# [Assignment]
Reproduce the listing in full. Omit the pictures.
** Supplied information follows **
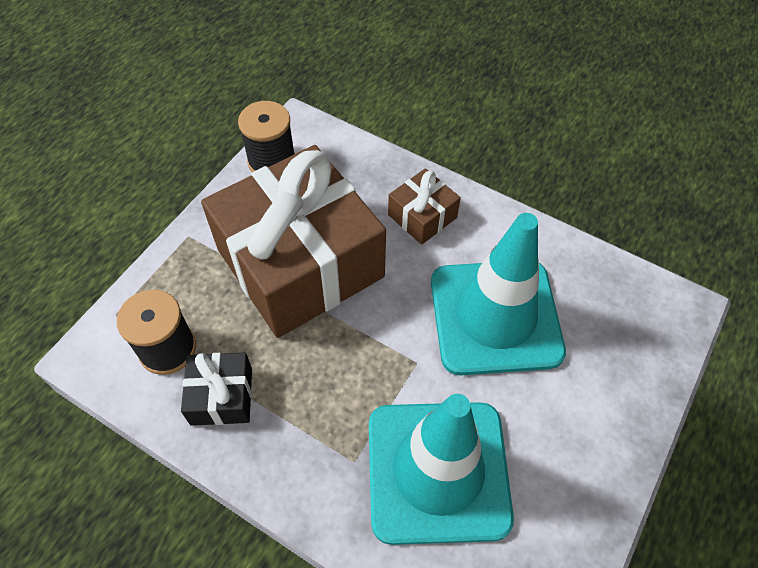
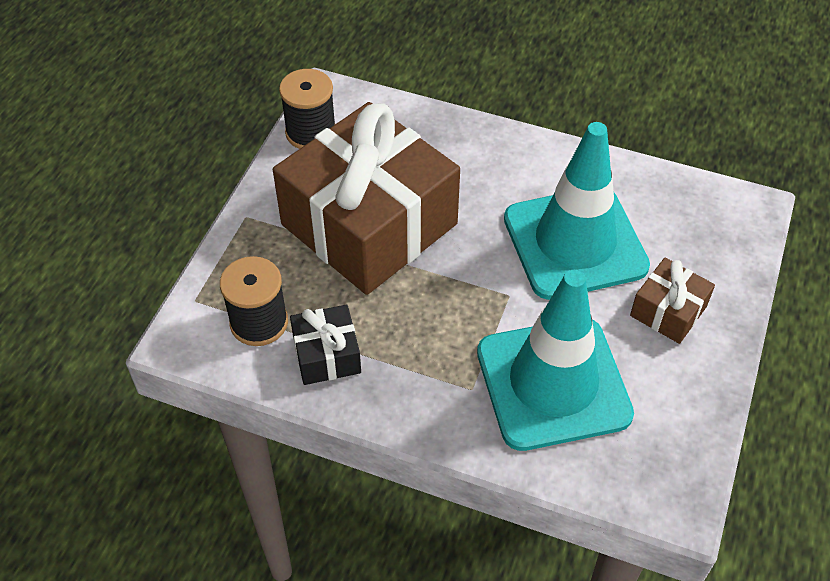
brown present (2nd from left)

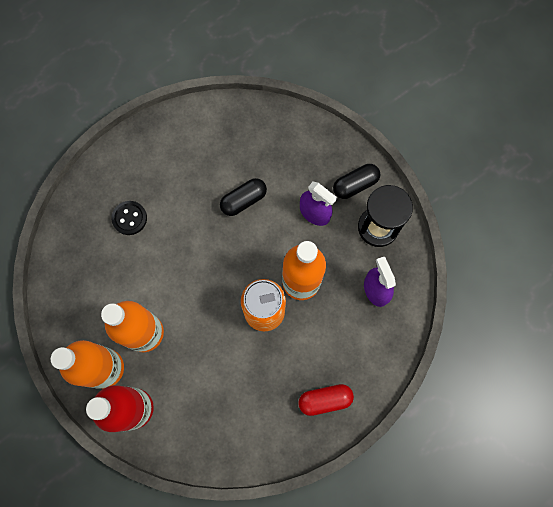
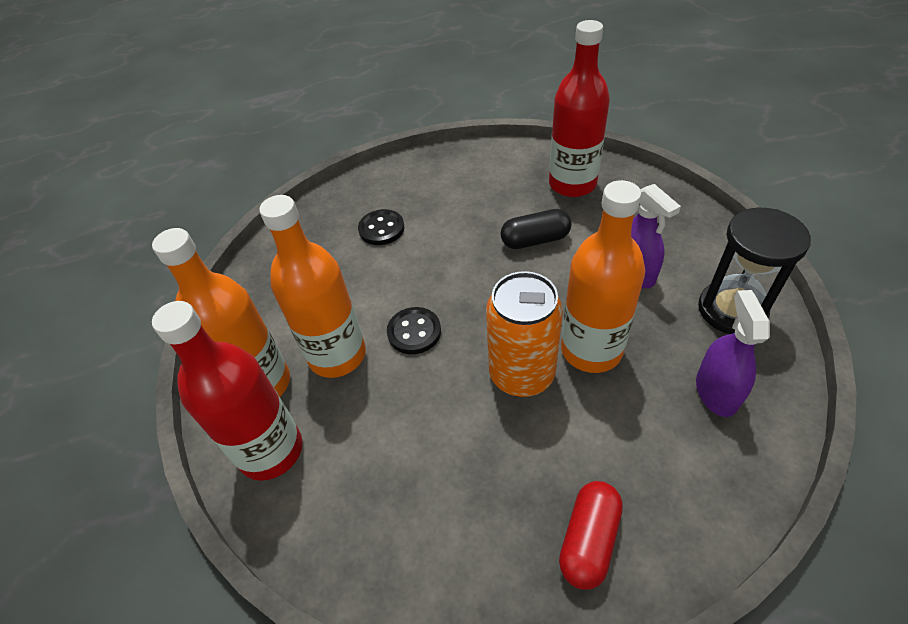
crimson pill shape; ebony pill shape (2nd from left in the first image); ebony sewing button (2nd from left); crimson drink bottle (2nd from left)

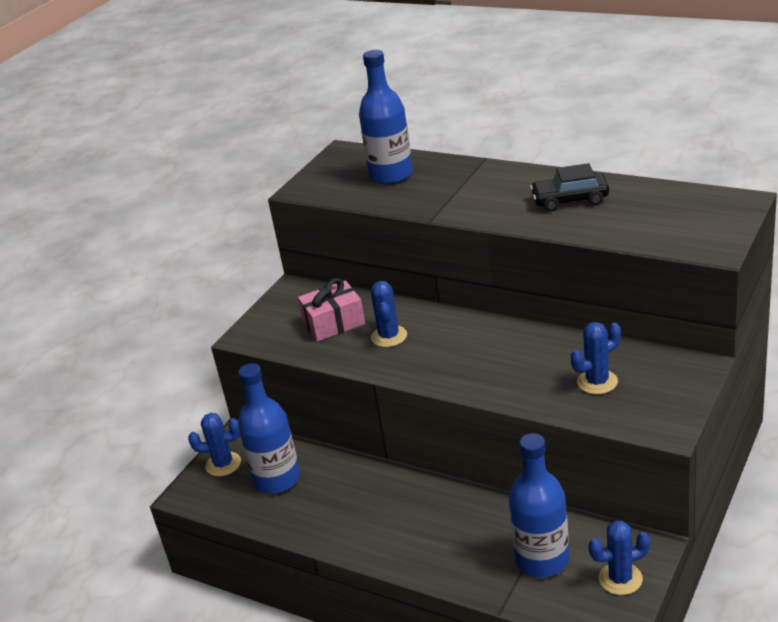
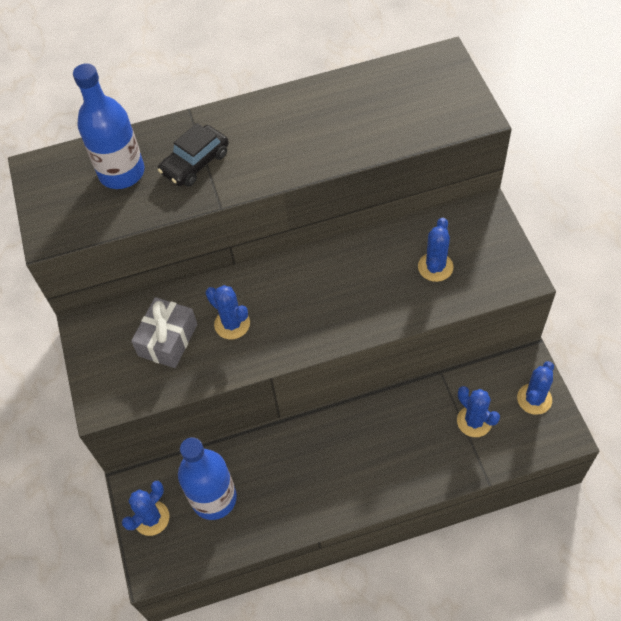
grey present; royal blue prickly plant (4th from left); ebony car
** End of Supplied information **
# [Solution to the problem]
brown present (2nd from left)

crimson pill shape; ebony pill shape (2nd from left in the first image); ebony sewing button (2nd from left); crimson drink bottle (2nd from left)

grey present; royal blue prickly plant (4th from left); ebony car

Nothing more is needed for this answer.